(Change detection outputs)
▽

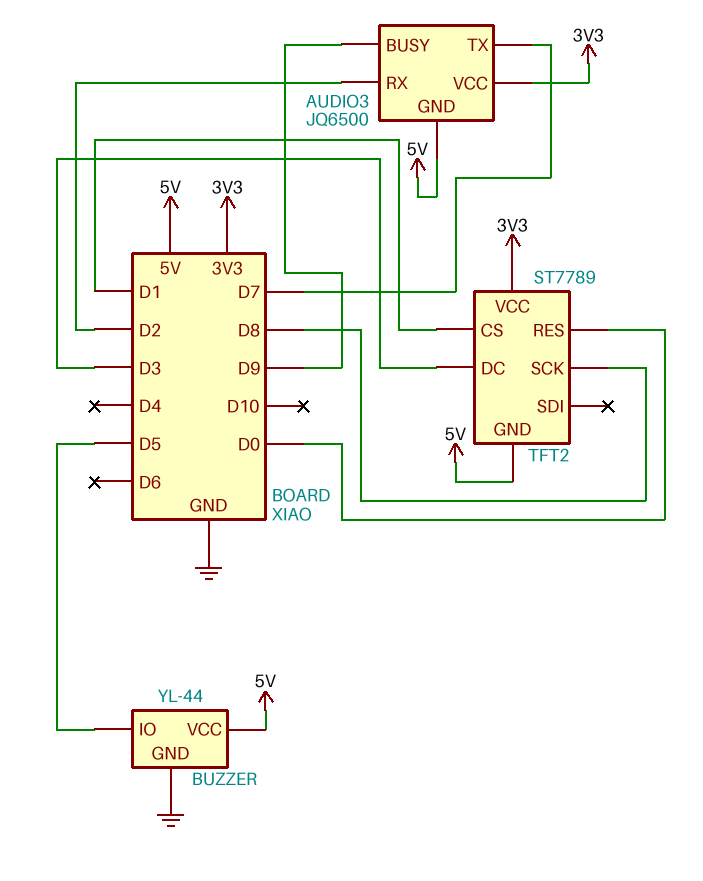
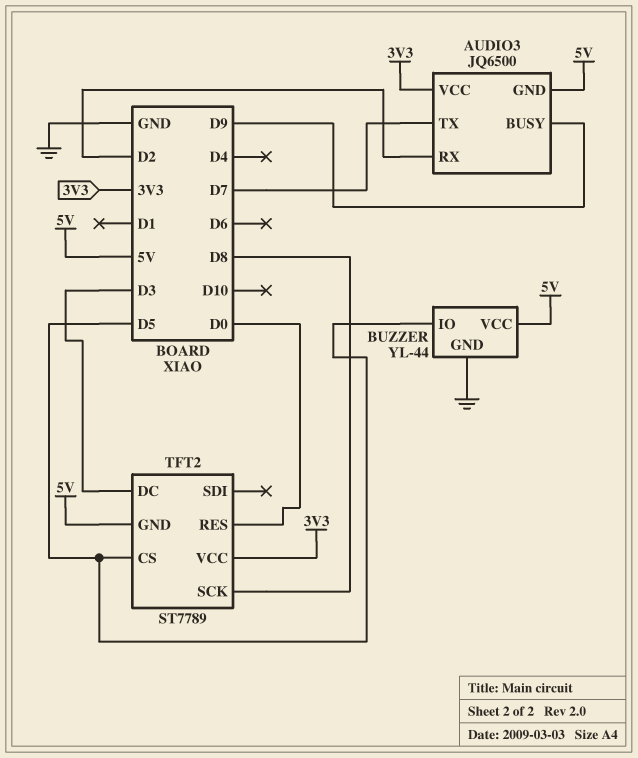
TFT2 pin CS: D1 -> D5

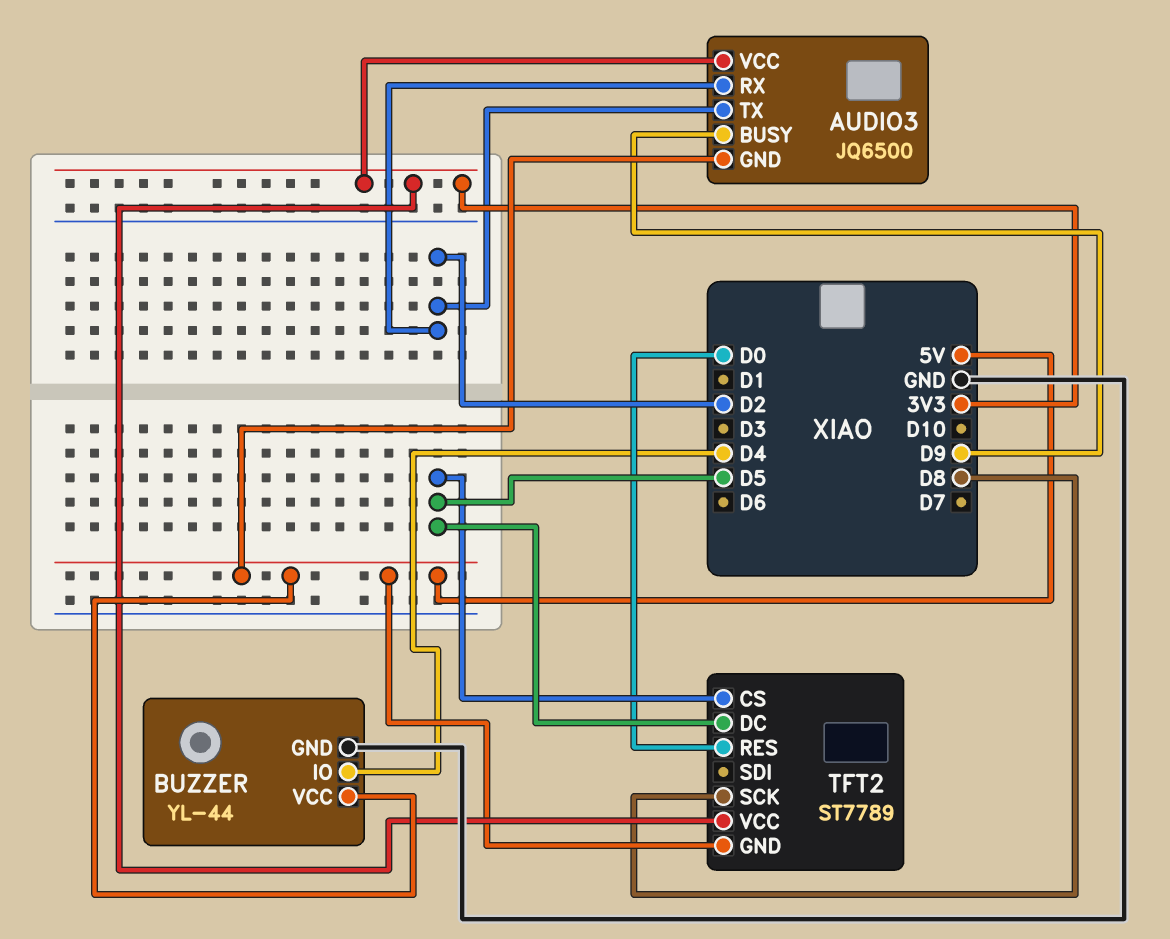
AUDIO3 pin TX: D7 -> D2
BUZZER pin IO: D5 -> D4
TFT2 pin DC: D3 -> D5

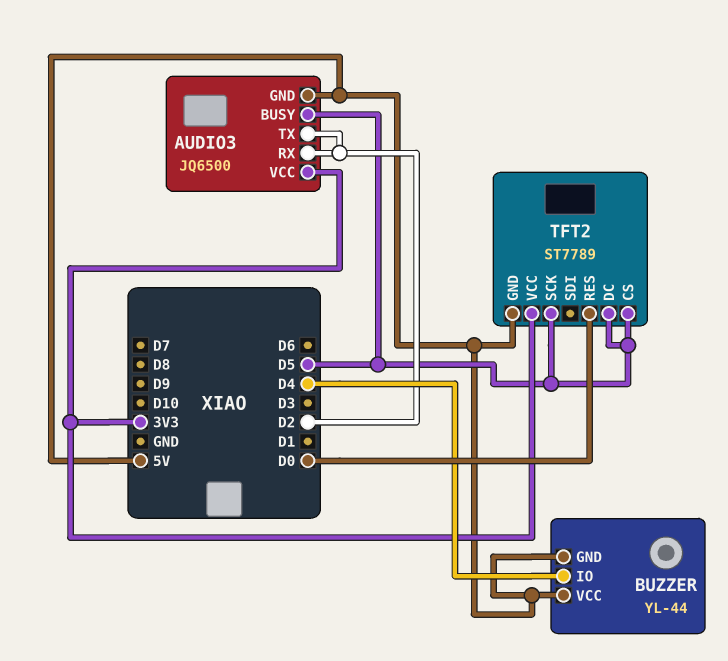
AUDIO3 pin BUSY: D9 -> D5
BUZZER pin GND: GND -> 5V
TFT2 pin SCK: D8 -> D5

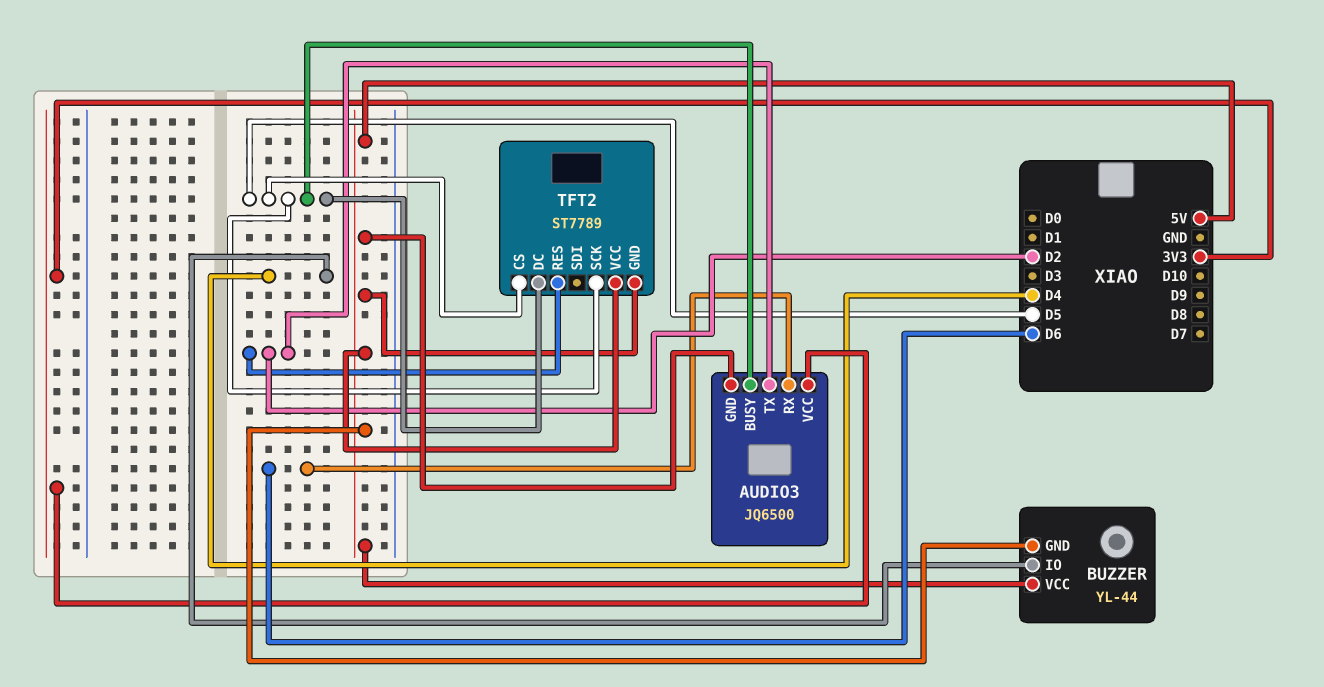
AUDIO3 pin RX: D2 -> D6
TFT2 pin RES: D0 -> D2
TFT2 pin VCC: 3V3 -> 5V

△

What you need to do — Exactly the lines from the one containing "TFT2 pin SCK: D8 -> D5" to the end of the records above, both end lines included, are to be printed, and no pictures with them.

Task solution —
TFT2 pin SCK: D8 -> D5

AUDIO3 pin RX: D2 -> D6
TFT2 pin RES: D0 -> D2
TFT2 pin VCC: 3V3 -> 5V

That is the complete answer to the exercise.